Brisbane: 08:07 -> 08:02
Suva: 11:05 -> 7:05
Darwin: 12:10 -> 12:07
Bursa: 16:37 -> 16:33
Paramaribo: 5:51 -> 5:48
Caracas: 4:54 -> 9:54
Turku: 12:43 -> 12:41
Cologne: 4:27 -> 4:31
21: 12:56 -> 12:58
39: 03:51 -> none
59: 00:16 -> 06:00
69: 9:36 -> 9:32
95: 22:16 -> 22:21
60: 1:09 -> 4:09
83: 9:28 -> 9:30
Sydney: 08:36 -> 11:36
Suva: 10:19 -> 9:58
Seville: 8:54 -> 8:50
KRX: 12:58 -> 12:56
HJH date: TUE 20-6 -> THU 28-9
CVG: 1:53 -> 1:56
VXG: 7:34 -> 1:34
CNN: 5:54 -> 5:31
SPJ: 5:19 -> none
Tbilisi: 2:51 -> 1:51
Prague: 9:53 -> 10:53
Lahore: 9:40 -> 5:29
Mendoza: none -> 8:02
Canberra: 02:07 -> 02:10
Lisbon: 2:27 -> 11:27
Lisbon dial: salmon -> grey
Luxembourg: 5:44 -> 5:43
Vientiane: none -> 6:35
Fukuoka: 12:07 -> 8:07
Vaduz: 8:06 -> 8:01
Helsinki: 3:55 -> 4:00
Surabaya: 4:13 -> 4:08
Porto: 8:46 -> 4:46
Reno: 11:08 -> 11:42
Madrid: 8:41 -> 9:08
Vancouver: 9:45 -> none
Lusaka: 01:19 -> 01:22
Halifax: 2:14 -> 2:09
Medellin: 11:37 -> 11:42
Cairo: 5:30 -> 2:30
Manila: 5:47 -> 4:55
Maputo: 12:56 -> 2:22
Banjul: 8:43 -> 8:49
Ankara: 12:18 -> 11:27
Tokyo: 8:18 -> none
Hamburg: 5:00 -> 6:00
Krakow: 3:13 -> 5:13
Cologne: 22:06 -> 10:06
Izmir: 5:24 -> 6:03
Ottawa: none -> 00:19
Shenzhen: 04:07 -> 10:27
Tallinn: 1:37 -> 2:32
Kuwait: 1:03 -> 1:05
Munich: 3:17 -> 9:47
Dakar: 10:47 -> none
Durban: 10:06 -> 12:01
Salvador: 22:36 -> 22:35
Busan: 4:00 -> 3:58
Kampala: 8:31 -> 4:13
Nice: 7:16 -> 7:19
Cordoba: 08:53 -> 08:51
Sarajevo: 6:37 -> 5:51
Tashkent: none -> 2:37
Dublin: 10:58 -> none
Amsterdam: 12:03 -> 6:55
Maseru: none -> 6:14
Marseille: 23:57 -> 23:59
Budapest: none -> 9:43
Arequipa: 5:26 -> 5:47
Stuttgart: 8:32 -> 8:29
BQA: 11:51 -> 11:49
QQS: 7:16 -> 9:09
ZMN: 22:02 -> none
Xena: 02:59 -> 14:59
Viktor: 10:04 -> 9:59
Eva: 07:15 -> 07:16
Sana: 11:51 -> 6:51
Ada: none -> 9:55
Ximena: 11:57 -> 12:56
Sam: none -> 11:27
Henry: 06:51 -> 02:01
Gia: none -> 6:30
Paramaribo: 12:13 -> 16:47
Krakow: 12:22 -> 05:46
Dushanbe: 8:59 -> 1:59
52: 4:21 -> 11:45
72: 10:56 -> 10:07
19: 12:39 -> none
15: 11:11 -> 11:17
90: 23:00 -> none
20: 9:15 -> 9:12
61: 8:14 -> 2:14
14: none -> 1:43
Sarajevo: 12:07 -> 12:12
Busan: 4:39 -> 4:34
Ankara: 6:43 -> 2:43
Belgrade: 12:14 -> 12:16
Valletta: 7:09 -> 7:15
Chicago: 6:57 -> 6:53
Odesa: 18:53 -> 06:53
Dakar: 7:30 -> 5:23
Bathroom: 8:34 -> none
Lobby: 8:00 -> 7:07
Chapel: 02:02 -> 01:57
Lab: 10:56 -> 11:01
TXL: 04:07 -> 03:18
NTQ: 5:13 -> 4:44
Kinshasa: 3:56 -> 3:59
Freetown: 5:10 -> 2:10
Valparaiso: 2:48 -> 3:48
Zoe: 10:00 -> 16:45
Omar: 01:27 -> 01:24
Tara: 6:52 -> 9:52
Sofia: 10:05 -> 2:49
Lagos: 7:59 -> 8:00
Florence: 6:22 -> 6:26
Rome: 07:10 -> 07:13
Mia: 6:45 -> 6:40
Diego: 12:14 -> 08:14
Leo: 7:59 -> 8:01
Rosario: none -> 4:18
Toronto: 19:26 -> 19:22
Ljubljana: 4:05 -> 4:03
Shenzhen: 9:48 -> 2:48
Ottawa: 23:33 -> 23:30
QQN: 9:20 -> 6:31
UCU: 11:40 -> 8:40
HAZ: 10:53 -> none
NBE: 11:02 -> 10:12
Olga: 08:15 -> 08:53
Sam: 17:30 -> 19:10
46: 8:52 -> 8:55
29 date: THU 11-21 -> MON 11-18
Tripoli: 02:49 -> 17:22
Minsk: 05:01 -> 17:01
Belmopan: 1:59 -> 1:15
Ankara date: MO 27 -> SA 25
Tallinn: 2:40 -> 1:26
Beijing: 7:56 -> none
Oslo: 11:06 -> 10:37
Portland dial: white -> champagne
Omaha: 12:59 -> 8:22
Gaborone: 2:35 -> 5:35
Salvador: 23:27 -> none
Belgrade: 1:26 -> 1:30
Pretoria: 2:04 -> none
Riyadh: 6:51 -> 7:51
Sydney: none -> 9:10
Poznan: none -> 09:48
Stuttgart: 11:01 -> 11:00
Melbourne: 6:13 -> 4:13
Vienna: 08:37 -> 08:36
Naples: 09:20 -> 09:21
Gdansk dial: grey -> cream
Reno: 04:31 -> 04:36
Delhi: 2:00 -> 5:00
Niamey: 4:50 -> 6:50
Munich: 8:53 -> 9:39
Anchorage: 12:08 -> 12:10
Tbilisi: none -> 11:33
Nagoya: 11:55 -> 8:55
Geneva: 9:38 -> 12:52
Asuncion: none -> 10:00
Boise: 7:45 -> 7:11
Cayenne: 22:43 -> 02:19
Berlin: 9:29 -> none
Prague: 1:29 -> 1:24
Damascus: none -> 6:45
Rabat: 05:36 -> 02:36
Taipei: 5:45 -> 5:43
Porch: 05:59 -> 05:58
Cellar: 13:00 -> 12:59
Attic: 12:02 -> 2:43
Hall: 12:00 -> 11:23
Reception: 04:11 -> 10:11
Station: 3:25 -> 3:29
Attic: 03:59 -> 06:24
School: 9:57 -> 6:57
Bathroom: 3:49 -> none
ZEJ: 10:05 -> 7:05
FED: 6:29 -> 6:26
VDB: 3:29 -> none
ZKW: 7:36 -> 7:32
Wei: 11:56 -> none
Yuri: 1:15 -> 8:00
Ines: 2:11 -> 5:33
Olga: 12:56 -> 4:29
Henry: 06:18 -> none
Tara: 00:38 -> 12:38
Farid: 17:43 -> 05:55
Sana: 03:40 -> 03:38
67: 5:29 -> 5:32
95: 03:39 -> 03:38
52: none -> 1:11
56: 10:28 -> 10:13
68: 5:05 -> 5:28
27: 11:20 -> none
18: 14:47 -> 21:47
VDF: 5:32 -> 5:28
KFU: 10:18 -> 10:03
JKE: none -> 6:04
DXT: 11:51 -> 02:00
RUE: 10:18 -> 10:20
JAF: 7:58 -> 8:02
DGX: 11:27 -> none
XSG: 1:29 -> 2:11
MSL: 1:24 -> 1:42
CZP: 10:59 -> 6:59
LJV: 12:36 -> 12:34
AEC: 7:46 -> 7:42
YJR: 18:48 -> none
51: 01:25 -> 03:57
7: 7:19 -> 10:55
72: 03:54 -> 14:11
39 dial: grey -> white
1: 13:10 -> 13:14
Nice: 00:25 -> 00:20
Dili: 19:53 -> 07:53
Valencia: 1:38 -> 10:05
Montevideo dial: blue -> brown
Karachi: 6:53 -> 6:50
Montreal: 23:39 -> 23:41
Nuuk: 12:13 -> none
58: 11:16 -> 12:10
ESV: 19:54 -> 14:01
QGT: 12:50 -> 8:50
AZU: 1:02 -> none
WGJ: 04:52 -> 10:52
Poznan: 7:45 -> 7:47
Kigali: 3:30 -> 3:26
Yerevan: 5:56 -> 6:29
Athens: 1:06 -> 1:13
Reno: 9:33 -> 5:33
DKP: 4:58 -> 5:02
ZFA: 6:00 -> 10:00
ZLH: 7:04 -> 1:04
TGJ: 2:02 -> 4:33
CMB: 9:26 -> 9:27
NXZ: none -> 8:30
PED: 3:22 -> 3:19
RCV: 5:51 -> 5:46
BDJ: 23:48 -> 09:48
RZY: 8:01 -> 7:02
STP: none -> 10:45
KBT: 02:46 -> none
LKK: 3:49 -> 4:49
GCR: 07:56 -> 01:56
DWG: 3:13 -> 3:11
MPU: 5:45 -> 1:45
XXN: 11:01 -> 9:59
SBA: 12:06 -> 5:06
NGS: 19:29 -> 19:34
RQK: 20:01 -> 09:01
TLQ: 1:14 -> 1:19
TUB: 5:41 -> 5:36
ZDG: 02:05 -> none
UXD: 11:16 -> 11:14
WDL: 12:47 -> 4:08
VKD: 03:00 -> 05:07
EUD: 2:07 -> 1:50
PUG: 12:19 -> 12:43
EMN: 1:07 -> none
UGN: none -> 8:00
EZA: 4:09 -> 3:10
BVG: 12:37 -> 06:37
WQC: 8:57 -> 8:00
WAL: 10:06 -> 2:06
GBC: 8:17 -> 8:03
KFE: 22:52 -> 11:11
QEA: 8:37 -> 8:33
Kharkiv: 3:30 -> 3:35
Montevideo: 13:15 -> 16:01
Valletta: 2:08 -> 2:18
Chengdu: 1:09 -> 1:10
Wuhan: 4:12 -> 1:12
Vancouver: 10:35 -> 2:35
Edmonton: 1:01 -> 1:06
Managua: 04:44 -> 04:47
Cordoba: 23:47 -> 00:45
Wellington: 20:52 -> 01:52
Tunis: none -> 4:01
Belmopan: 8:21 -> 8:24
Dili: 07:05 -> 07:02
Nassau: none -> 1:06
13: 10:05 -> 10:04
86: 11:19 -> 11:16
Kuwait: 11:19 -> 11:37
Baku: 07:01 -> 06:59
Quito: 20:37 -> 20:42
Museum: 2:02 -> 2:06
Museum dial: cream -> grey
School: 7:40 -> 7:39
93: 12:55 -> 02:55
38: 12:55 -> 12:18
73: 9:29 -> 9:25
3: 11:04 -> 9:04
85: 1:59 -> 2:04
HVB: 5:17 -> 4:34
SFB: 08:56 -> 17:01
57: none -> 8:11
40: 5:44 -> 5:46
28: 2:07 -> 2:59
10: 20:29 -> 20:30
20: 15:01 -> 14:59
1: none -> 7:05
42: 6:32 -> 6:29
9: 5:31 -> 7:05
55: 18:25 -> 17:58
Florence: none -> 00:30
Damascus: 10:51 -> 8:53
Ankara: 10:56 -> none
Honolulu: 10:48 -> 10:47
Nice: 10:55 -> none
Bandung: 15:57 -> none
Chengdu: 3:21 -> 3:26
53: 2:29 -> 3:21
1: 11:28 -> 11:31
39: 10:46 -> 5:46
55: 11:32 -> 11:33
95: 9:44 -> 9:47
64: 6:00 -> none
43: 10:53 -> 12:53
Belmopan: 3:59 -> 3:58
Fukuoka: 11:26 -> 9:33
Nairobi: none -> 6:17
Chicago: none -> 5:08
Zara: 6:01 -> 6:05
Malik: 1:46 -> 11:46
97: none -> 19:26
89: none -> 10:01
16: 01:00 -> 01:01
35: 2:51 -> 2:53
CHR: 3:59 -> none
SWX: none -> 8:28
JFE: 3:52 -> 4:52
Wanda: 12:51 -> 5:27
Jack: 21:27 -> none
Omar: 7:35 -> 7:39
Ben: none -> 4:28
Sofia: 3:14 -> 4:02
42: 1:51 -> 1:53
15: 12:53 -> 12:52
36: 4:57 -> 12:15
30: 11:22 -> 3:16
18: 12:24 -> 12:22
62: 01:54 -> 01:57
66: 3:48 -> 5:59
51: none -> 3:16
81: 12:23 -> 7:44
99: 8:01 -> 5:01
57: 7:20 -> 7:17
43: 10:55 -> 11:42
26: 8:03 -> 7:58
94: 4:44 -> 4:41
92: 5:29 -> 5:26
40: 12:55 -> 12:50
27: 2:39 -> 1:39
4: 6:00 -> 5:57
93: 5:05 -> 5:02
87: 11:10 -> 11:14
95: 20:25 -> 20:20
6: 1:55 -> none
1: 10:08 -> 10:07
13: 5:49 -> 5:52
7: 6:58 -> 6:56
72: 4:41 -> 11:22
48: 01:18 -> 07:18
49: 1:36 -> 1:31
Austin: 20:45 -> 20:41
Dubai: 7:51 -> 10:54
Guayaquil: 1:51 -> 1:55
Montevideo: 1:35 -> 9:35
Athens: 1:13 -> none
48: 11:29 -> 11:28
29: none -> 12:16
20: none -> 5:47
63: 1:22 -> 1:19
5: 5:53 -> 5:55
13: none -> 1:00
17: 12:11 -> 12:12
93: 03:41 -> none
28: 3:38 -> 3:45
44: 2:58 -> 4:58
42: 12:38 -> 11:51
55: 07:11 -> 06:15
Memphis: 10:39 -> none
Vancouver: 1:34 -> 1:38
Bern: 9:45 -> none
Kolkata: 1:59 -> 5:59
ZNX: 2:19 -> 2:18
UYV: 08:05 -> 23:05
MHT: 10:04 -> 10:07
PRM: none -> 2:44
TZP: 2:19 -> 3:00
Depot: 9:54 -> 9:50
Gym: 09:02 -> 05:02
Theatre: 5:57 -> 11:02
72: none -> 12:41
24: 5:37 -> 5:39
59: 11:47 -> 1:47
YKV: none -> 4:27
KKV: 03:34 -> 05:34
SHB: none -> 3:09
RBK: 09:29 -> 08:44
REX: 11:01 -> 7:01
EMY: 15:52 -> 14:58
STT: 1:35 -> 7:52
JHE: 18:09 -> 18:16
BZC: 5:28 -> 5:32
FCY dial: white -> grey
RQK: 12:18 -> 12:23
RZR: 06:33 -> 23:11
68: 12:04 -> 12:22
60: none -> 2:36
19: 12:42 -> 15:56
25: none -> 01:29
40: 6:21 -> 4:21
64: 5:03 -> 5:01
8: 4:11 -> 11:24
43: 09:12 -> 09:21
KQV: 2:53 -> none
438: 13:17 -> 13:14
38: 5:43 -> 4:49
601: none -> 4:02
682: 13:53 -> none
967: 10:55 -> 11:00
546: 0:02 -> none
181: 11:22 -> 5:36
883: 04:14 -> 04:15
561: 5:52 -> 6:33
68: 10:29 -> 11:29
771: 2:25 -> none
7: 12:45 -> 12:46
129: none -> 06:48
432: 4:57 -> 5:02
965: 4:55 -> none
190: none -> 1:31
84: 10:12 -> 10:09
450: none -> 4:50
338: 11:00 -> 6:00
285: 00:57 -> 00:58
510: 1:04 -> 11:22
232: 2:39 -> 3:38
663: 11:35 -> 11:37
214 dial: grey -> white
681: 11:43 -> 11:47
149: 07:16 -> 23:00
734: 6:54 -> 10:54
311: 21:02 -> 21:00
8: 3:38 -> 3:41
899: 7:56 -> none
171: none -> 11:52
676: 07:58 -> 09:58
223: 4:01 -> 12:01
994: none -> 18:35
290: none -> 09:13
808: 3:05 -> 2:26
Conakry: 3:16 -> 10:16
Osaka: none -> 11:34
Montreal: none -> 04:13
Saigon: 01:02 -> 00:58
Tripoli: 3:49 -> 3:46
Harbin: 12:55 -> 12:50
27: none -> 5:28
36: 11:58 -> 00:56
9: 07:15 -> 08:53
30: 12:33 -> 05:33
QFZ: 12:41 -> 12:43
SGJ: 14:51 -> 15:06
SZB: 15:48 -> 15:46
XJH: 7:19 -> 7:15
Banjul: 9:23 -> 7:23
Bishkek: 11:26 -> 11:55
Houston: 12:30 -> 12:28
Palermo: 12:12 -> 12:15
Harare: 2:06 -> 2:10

******

_TASK REQUIREMENTS_:
Edit the records from the first line through the line containing "Dublin: 10:58 -> none", changing "Sydney" to "Perth" and leaving everything else unchanged. Give back only those lines.

_EXERCISE RESPONSE_:
Brisbane: 08:07 -> 08:02
Suva: 11:05 -> 7:05
Darwin: 12:10 -> 12:07
Bursa: 16:37 -> 16:33
Paramaribo: 5:51 -> 5:48
Caracas: 4:54 -> 9:54
Turku: 12:43 -> 12:41
Cologne: 4:27 -> 4:31
21: 12:56 -> 12:58
39: 03:51 -> none
59: 00:16 -> 06:00
69: 9:36 -> 9:32
95: 22:16 -> 22:21
60: 1:09 -> 4:09
83: 9:28 -> 9:30
Perth: 08:36 -> 11:36
Suva: 10:19 -> 9:58
Seville: 8:54 -> 8:50
KRX: 12:58 -> 12:56
HJH date: TUE 20-6 -> THU 28-9
CVG: 1:53 -> 1:56
VXG: 7:34 -> 1:34
CNN: 5:54 -> 5:31
SPJ: 5:19 -> none
Tbilisi: 2:51 -> 1:51
Prague: 9:53 -> 10:53
Lahore: 9:40 -> 5:29
Mendoza: none -> 8:02
Canberra: 02:07 -> 02:10
Lisbon: 2:27 -> 11:27
Lisbon dial: salmon -> grey
Luxembourg: 5:44 -> 5:43
Vientiane: none -> 6:35
Fukuoka: 12:07 -> 8:07
Vaduz: 8:06 -> 8:01
Helsinki: 3:55 -> 4:00
Surabaya: 4:13 -> 4:08
Porto: 8:46 -> 4:46
Reno: 11:08 -> 11:42
Madrid: 8:41 -> 9:08
Vancouver: 9:45 -> none
Lusaka: 01:19 -> 01:22
Halifax: 2:14 -> 2:09
Medellin: 11:37 -> 11:42
Cairo: 5:30 -> 2:30
Manila: 5:47 -> 4:55
Maputo: 12:56 -> 2:22
Banjul: 8:43 -> 8:49
Ankara: 12:18 -> 11:27
Tokyo: 8:18 -> none
Hamburg: 5:00 -> 6:00
Krakow: 3:13 -> 5:13
Cologne: 22:06 -> 10:06
Izmir: 5:24 -> 6:03
Ottawa: none -> 00:19
Shenzhen: 04:07 -> 10:27
Tallinn: 1:37 -> 2:32
Kuwait: 1:03 -> 1:05
Munich: 3:17 -> 9:47
Dakar: 10:47 -> none
Durban: 10:06 -> 12:01
Salvador: 22:36 -> 22:35
Busan: 4:00 -> 3:58
Kampala: 8:31 -> 4:13
Nice: 7:16 -> 7:19
Cordoba: 08:53 -> 08:51
Sarajevo: 6:37 -> 5:51
Tashkent: none -> 2:37
Dublin: 10:58 -> none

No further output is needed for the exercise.